• Assignment:
All of the data below is to be repeated exactly, except for the pictures.

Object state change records
*** Begin section ***

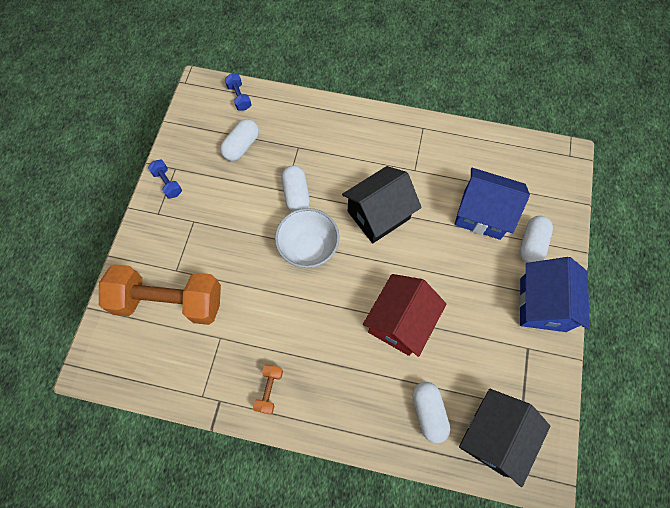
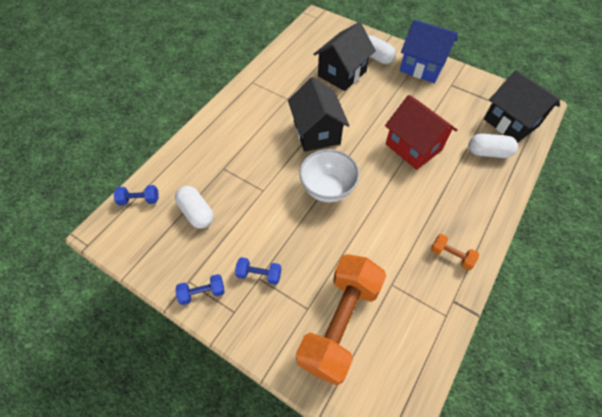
camera: 70 degrees left, 10 degrees down
white capsule [282,165,310,212] -> none
blue house [454,168,530,240] -> black house [313,22,376,91]
none -> blue dumbbell [235,257,281,285]

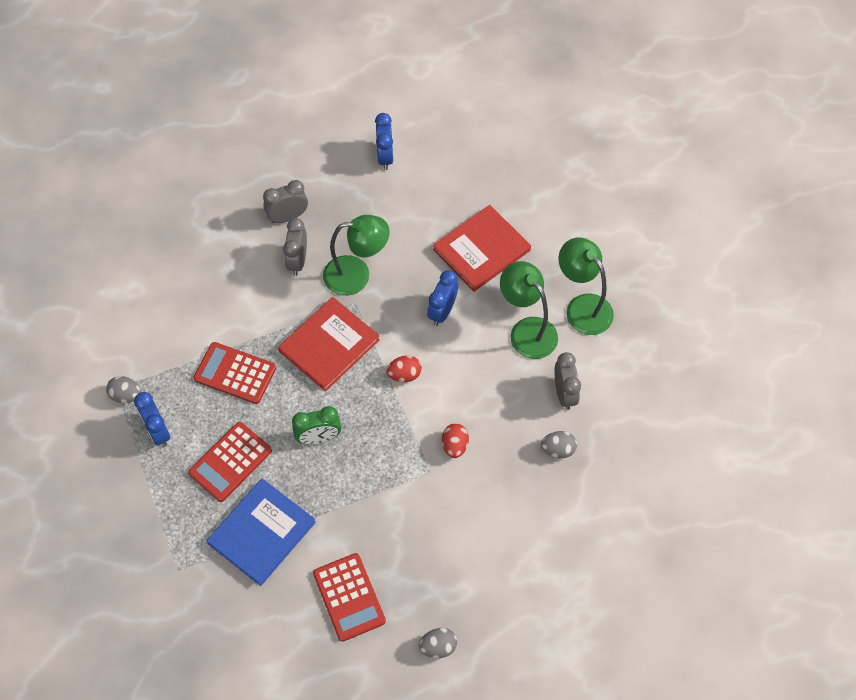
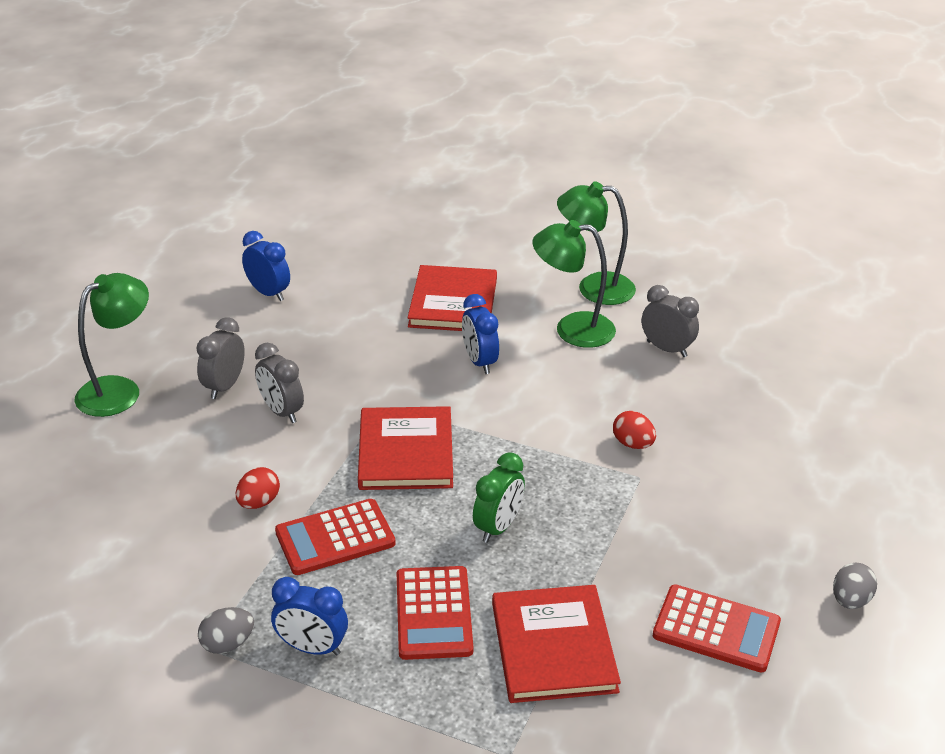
camera: 45 degrees left, 25 degrees down
blue book [206,479,316,586] -> red book [492,585,621,703]
green lamp [323,215,390,296] -> green lamp moved to [75,273,149,417]
red egg [387,355,422,382] -> red egg moved to [236,467,280,509]
grey egg [541,431,577,458] -> none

*** End section ***

• Written response:
camera: 70 degrees left, 10 degrees down
white capsule [282,165,310,212] -> none
blue house [454,168,530,240] -> black house [313,22,376,91]
none -> blue dumbbell [235,257,281,285]

camera: 45 degrees left, 25 degrees down
blue book [206,479,316,586] -> red book [492,585,621,703]
green lamp [323,215,390,296] -> green lamp moved to [75,273,149,417]
red egg [387,355,422,382] -> red egg moved to [236,467,280,509]
grey egg [541,431,577,458] -> none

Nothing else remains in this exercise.